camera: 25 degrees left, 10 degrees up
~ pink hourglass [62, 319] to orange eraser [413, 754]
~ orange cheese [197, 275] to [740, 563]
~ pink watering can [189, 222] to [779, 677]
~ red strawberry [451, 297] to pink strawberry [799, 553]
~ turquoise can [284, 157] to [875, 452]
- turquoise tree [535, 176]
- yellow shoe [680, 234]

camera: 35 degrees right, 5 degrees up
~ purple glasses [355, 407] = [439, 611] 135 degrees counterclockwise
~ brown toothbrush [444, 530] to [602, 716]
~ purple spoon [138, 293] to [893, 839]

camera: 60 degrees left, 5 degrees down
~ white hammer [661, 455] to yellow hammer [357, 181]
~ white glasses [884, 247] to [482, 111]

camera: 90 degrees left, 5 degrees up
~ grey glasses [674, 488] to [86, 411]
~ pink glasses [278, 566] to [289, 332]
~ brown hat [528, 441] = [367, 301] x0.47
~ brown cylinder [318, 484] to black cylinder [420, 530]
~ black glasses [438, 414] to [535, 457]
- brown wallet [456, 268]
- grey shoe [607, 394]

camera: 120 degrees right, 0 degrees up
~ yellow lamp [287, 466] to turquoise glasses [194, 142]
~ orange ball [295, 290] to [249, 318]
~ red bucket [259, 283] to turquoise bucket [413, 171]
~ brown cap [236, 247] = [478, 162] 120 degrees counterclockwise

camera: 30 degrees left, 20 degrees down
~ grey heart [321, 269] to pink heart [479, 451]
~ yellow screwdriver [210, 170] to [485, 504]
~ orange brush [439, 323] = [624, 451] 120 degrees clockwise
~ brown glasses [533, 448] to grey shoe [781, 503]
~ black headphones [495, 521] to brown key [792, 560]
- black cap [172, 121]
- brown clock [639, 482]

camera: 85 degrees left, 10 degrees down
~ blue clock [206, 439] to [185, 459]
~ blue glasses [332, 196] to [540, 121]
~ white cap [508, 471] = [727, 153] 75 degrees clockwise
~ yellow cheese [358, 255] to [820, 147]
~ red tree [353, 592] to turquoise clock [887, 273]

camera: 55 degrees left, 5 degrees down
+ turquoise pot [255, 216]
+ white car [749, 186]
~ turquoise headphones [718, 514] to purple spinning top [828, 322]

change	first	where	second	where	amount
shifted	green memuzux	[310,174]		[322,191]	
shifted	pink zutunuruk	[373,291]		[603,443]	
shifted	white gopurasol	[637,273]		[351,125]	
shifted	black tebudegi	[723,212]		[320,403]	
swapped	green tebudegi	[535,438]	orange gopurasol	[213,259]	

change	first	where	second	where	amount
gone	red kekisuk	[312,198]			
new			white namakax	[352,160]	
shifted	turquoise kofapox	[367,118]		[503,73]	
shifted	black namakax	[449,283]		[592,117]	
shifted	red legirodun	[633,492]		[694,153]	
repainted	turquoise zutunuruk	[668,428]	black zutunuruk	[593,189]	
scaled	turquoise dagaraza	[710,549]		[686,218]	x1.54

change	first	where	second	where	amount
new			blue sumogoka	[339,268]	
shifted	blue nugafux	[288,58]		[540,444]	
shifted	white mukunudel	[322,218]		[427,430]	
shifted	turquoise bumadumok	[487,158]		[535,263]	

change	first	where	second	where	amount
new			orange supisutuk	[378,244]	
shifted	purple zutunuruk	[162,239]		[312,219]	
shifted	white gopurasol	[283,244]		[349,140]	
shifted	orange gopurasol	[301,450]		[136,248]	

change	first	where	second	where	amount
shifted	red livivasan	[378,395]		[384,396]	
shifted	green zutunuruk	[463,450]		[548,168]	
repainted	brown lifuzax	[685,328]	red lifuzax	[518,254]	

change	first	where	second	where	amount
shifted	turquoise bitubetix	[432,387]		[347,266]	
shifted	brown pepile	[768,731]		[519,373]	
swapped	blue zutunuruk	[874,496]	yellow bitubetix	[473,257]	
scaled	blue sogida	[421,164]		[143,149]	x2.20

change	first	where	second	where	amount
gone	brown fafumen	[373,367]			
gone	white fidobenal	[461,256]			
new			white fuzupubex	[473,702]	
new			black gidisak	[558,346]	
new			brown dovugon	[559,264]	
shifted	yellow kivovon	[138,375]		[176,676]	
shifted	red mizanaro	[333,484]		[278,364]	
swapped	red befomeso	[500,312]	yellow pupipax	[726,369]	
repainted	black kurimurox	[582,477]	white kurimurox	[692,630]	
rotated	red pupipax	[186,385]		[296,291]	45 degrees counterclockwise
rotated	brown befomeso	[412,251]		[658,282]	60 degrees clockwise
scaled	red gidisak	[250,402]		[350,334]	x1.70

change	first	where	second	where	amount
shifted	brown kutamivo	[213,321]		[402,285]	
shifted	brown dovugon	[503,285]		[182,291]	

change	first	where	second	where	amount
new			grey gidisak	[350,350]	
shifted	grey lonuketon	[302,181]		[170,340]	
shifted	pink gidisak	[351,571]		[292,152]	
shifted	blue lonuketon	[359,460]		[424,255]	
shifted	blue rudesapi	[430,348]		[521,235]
**********
▶ [Try it]
The data above must be reproduced in full, exactly as given.

▶ [Exercise answer]
camera: 25 degrees left, 10 degrees up
~ pink hourglass [62, 319] to orange eraser [413, 754]
~ orange cheese [197, 275] to [740, 563]
~ pink watering can [189, 222] to [779, 677]
~ red strawberry [451, 297] to pink strawberry [799, 553]
~ turquoise can [284, 157] to [875, 452]
- turquoise tree [535, 176]
- yellow shoe [680, 234]

camera: 35 degrees right, 5 degrees up
~ purple glasses [355, 407] = [439, 611] 135 degrees counterclockwise
~ brown toothbrush [444, 530] to [602, 716]
~ purple spoon [138, 293] to [893, 839]

camera: 60 degrees left, 5 degrees down
~ white hammer [661, 455] to yellow hammer [357, 181]
~ white glasses [884, 247] to [482, 111]

camera: 90 degrees left, 5 degrees up
~ grey glasses [674, 488] to [86, 411]
~ pink glasses [278, 566] to [289, 332]
~ brown hat [528, 441] = [367, 301] x0.47
~ brown cylinder [318, 484] to black cylinder [420, 530]
~ black glasses [438, 414] to [535, 457]
- brown wallet [456, 268]
- grey shoe [607, 394]

camera: 120 degrees right, 0 degrees up
~ yellow lamp [287, 466] to turquoise glasses [194, 142]
~ orange ball [295, 290] to [249, 318]
~ red bucket [259, 283] to turquoise bucket [413, 171]
~ brown cap [236, 247] = [478, 162] 120 degrees counterclockwise

camera: 30 degrees left, 20 degrees down
~ grey heart [321, 269] to pink heart [479, 451]
~ yellow screwdriver [210, 170] to [485, 504]
~ orange brush [439, 323] = [624, 451] 120 degrees clockwise
~ brown glasses [533, 448] to grey shoe [781, 503]
~ black headphones [495, 521] to brown key [792, 560]
- black cap [172, 121]
- brown clock [639, 482]

camera: 85 degrees left, 10 degrees down
~ blue clock [206, 439] to [185, 459]
~ blue glasses [332, 196] to [540, 121]
~ white cap [508, 471] = [727, 153] 75 degrees clockwise
~ yellow cheese [358, 255] to [820, 147]
~ red tree [353, 592] to turquoise clock [887, 273]

camera: 55 degrees left, 5 degrees down
+ turquoise pot [255, 216]
+ white car [749, 186]
~ turquoise headphones [718, 514] to purple spinning top [828, 322]

change	first	where	second	where	amount
shifted	green memuzux	[310,174]		[322,191]	
shifted	pink zutunuruk	[373,291]		[603,443]	
shifted	white gopurasol	[637,273]		[351,125]	
shifted	black tebudegi	[723,212]		[320,403]	
swapped	green tebudegi	[535,438]	orange gopurasol	[213,259]	

change	first	where	second	where	amount
gone	red kekisuk	[312,198]			
new			white namakax	[352,160]	
shifted	turquoise kofapox	[367,118]		[503,73]	
shifted	black namakax	[449,283]		[592,117]	
shifted	red legirodun	[633,492]		[694,153]	
repainted	turquoise zutunuruk	[668,428]	black zutunuruk	[593,189]	
scaled	turquoise dagaraza	[710,549]		[686,218]	x1.54

change	first	where	second	where	amount
new			blue sumogoka	[339,268]	
shifted	blue nugafux	[288,58]		[540,444]	
shifted	white mukunudel	[322,218]		[427,430]	
shifted	turquoise bumadumok	[487,158]		[535,263]	

change	first	where	second	where	amount
new			orange supisutuk	[378,244]	
shifted	purple zutunuruk	[162,239]		[312,219]	
shifted	white gopurasol	[283,244]		[349,140]	
shifted	orange gopurasol	[301,450]		[136,248]	

change	first	where	second	where	amount
shifted	red livivasan	[378,395]		[384,396]	
shifted	green zutunuruk	[463,450]		[548,168]	
repainted	brown lifuzax	[685,328]	red lifuzax	[518,254]	

change	first	where	second	where	amount
shifted	turquoise bitubetix	[432,387]		[347,266]	
shifted	brown pepile	[768,731]		[519,373]	
swapped	blue zutunuruk	[874,496]	yellow bitubetix	[473,257]	
scaled	blue sogida	[421,164]		[143,149]	x2.20

change	first	where	second	where	amount
gone	brown fafumen	[373,367]			
gone	white fidobenal	[461,256]			
new			white fuzupubex	[473,702]	
new			black gidisak	[558,346]	
new			brown dovugon	[559,264]	
shifted	yellow kivovon	[138,375]		[176,676]	
shifted	red mizanaro	[333,484]		[278,364]	
swapped	red befomeso	[500,312]	yellow pupipax	[726,369]	
repainted	black kurimurox	[582,477]	white kurimurox	[692,630]	
rotated	red pupipax	[186,385]		[296,291]	45 degrees counterclockwise
rotated	brown befomeso	[412,251]		[658,282]	60 degrees clockwise
scaled	red gidisak	[250,402]		[350,334]	x1.70

change	first	where	second	where	amount
shifted	brown kutamivo	[213,321]		[402,285]	
shifted	brown dovugon	[503,285]		[182,291]	

change	first	where	second	where	amount
new			grey gidisak	[350,350]	
shifted	grey lonuketon	[302,181]		[170,340]	
shifted	pink gidisak	[351,571]		[292,152]	
shifted	blue lonuketon	[359,460]		[424,255]	
shifted	blue rudesapi	[430,348]		[521,235]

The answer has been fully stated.